* _ACTIVITY_
All lines in the data below carrying the string "down" are to be located and copied.

[[ GIVEN RECORDS open ]]

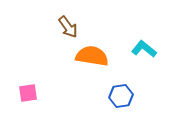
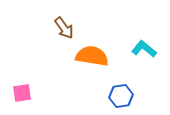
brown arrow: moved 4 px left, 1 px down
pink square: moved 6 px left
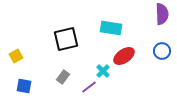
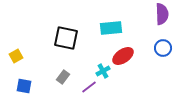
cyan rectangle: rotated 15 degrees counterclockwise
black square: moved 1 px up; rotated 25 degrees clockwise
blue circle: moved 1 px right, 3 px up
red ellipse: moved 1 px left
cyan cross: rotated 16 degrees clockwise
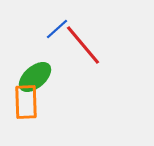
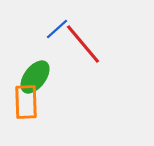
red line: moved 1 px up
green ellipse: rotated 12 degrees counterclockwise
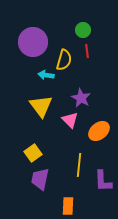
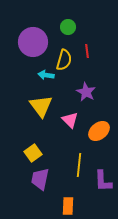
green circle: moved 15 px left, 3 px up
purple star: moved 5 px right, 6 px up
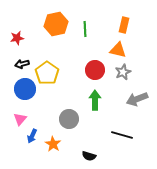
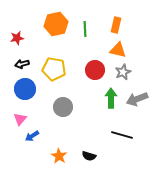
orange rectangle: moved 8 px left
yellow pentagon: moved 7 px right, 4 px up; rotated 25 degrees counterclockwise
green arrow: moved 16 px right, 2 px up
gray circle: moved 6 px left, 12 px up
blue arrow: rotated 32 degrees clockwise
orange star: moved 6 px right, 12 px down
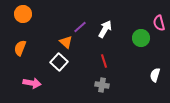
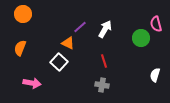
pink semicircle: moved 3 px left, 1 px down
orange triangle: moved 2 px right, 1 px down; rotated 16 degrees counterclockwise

[[ GIVEN RECORDS closed ]]

* _RESPONSE TO THE EXERCISE_
brown arrow: moved 4 px left, 1 px down
orange star: moved 6 px right, 12 px down
pink semicircle: moved 3 px left, 1 px down
orange triangle: moved 2 px right, 1 px down; rotated 16 degrees counterclockwise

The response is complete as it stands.